Work order: From the line with "camera: 25 degrees right, 0 degrees up" to the final line of the records, every line is to be duplicated exactly, both of those lines included.

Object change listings

□ □ □ □ □ □ □

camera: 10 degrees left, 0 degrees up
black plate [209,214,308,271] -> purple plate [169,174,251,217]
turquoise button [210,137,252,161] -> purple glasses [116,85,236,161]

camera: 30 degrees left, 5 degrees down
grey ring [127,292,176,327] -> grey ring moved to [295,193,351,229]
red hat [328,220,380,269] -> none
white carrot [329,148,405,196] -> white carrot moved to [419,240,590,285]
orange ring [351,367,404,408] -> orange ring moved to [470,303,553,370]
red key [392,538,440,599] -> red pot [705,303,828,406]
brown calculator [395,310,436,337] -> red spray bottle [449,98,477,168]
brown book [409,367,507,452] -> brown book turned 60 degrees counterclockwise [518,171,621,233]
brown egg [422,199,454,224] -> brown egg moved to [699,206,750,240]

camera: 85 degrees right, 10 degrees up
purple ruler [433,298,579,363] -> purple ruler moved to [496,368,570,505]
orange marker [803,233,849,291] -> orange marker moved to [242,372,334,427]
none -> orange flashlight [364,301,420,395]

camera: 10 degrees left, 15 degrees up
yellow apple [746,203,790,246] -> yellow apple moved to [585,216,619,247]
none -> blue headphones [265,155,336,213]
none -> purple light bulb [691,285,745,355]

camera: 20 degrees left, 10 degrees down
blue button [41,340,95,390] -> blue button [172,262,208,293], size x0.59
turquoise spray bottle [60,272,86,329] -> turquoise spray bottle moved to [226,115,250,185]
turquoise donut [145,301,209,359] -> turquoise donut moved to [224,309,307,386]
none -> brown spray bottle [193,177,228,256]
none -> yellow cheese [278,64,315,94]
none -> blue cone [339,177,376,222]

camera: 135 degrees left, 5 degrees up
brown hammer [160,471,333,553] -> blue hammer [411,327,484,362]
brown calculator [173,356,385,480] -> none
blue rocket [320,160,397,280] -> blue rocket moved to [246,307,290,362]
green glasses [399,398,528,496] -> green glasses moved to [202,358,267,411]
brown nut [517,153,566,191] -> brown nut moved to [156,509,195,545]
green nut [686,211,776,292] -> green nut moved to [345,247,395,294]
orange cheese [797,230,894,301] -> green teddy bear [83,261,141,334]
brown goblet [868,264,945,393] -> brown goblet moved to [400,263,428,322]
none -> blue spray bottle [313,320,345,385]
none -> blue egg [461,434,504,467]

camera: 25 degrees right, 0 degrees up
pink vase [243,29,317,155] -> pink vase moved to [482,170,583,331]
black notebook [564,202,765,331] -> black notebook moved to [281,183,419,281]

□ □ □ □ □ □ □

Output below:
camera: 25 degrees right, 0 degrees up
pink vase [243,29,317,155] -> pink vase moved to [482,170,583,331]
black notebook [564,202,765,331] -> black notebook moved to [281,183,419,281]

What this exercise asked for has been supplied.